◆ REQUIREMENT:
When a record contains an image, skip the image and retype the rest of that record exactly.

───── PROVIDED RECORDS

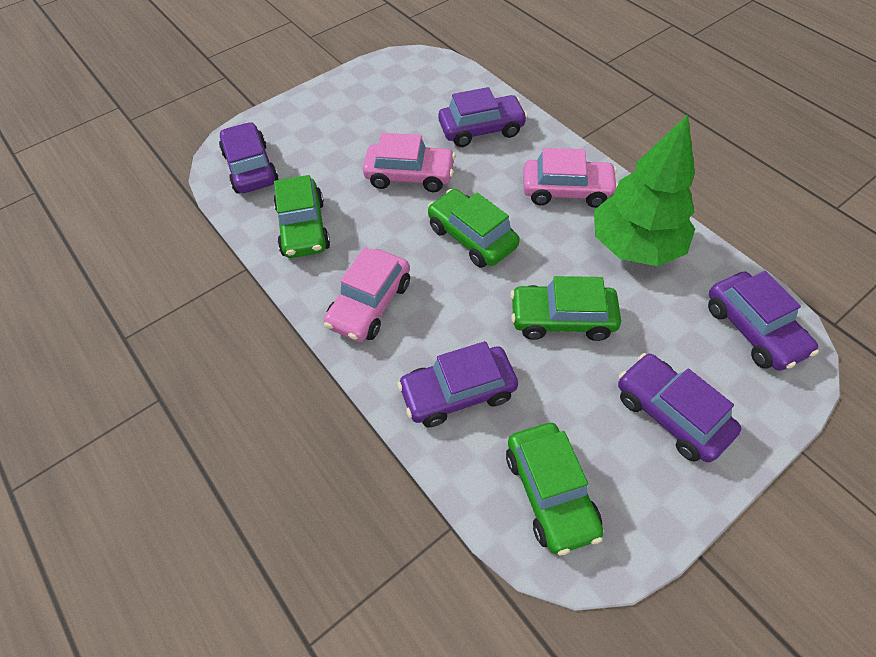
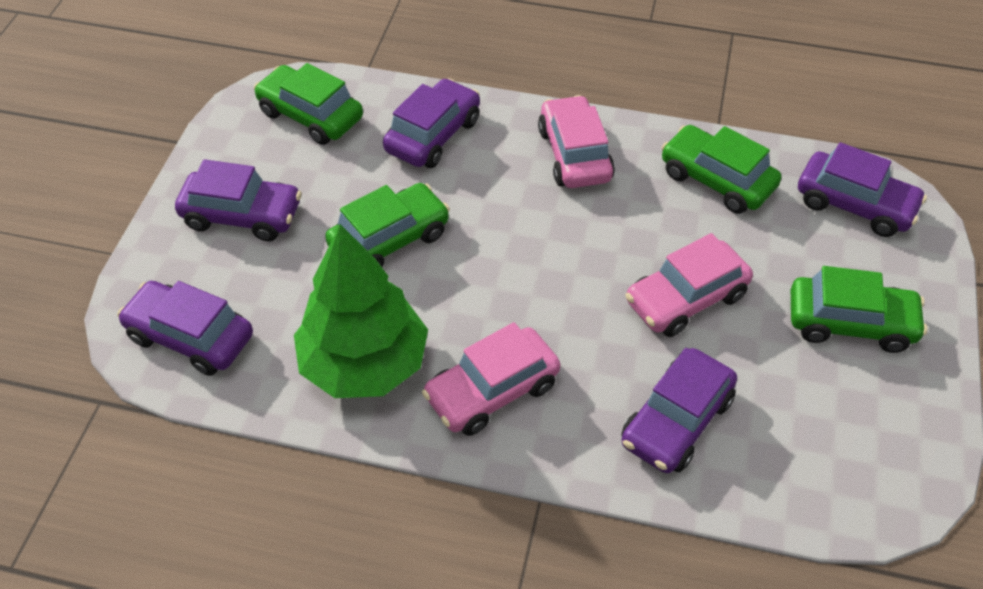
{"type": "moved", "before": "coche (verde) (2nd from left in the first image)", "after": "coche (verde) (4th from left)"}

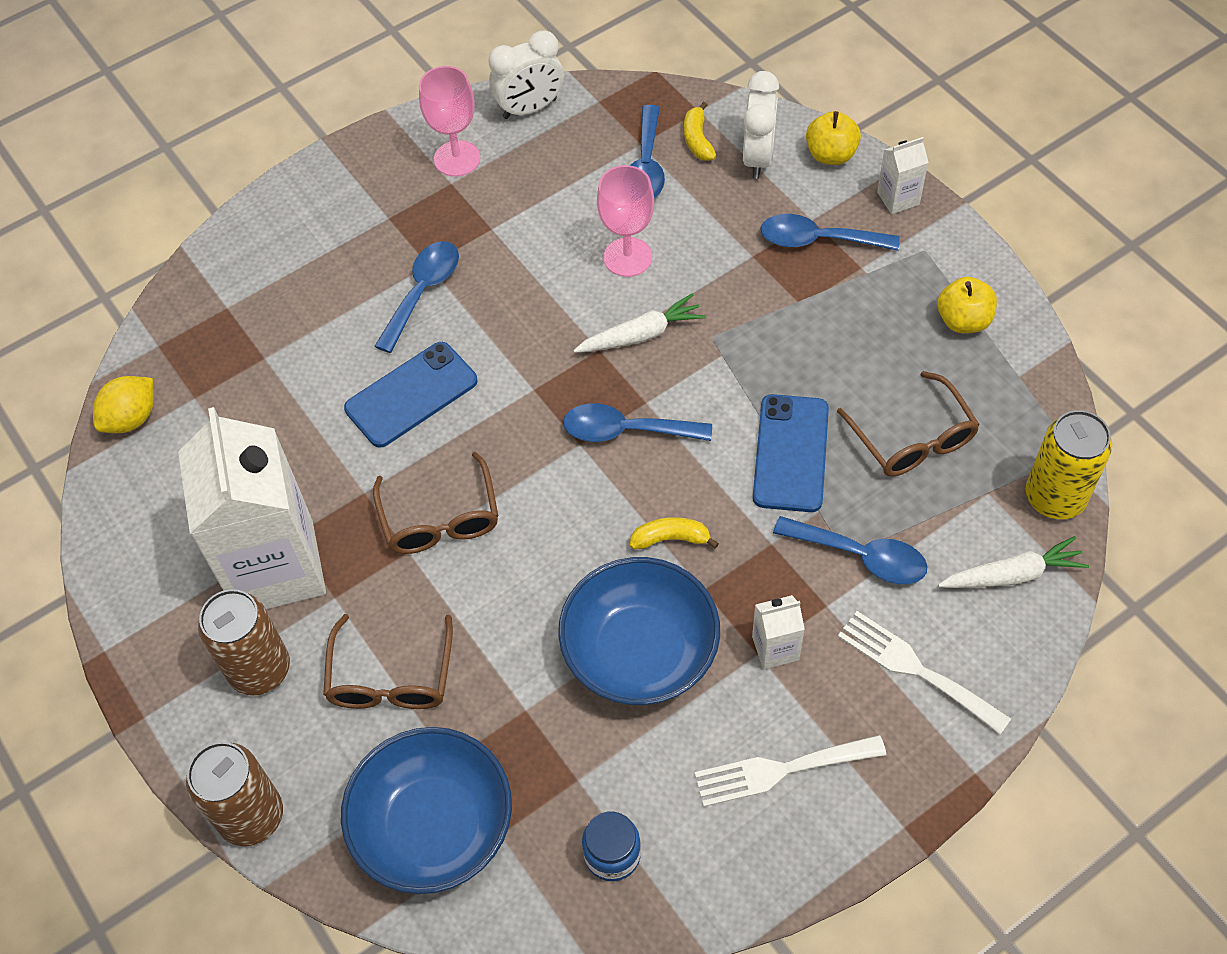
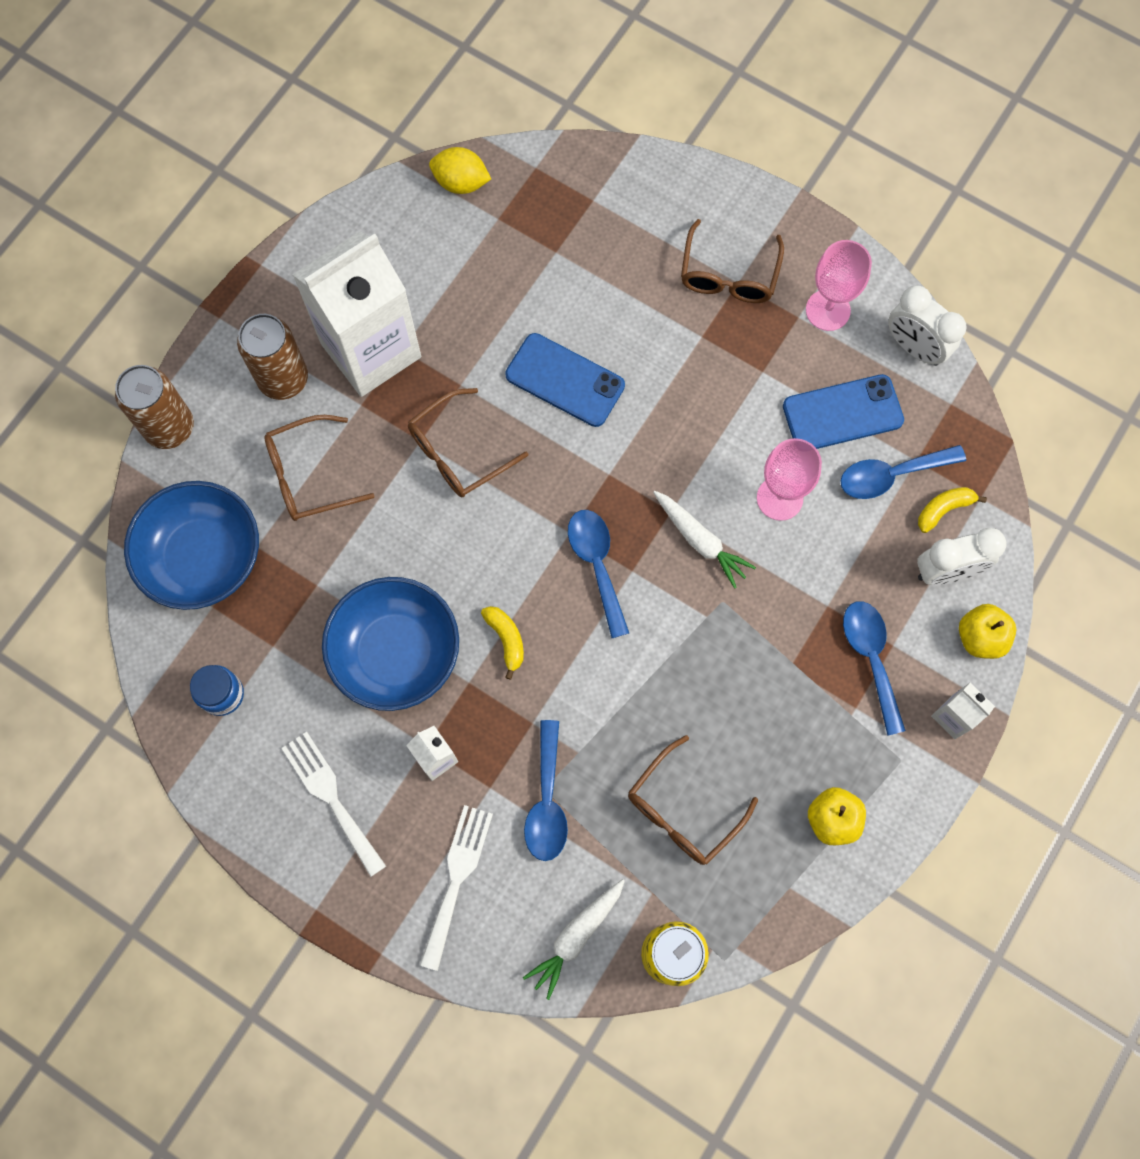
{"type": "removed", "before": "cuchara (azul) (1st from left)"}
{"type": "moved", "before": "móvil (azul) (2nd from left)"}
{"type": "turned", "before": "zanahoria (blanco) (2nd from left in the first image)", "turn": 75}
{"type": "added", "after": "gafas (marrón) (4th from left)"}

──────────

◆ ANSWER TO THE PROBLEM:
{"type": "moved", "before": "coche (verde) (2nd from left in the first image)", "after": "coche (verde) (4th from left)"}

{"type": "removed", "before": "cuchara (azul) (1st from left)"}
{"type": "moved", "before": "móvil (azul) (2nd from left)"}
{"type": "turned", "before": "zanahoria (blanco) (2nd from left in the first image)", "turn": 75}
{"type": "added", "after": "gafas (marrón) (4th from left)"}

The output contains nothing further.